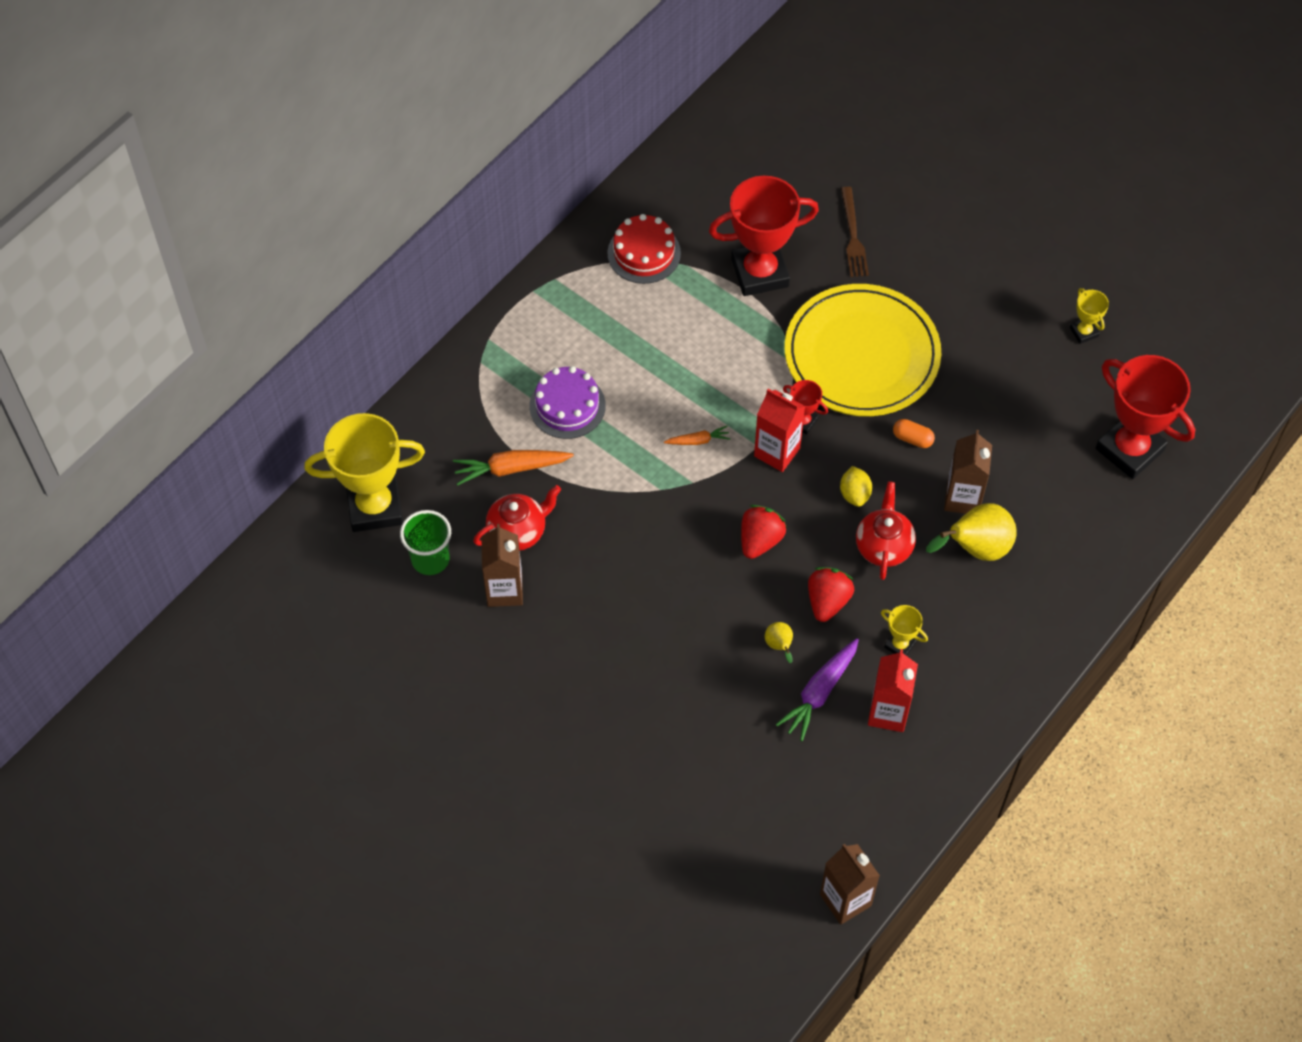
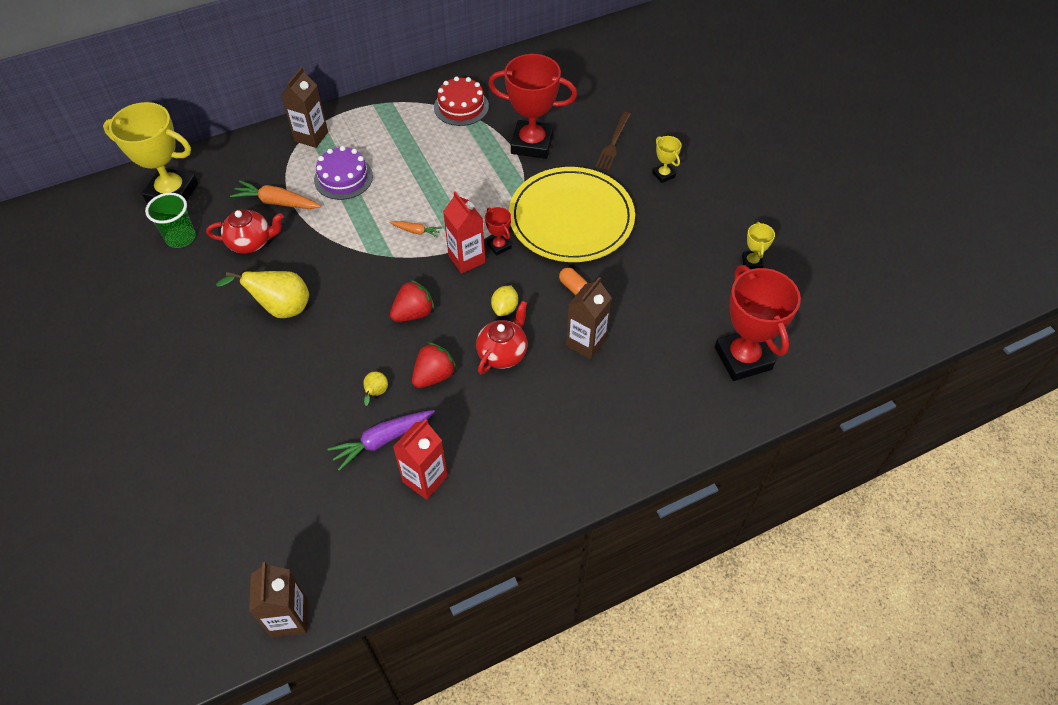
camera: 25 degrees right, 5 degrees down
(504, 590) = (212, 276): brown carton -> brown carton (311, 136)
(899, 645) = (468, 431): yellow trophy -> yellow trophy (663, 175)
(975, 549) = (573, 383): yellow pear -> yellow pear (281, 308)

Activity: Up to the line containing "(504, 590) = (212, 276): brown", skip everything; from that line through the last line above, return each line exactly.

Task result:
(504, 590) = (212, 276): brown carton -> brown carton (311, 136)
(899, 645) = (468, 431): yellow trophy -> yellow trophy (663, 175)
(975, 549) = (573, 383): yellow pear -> yellow pear (281, 308)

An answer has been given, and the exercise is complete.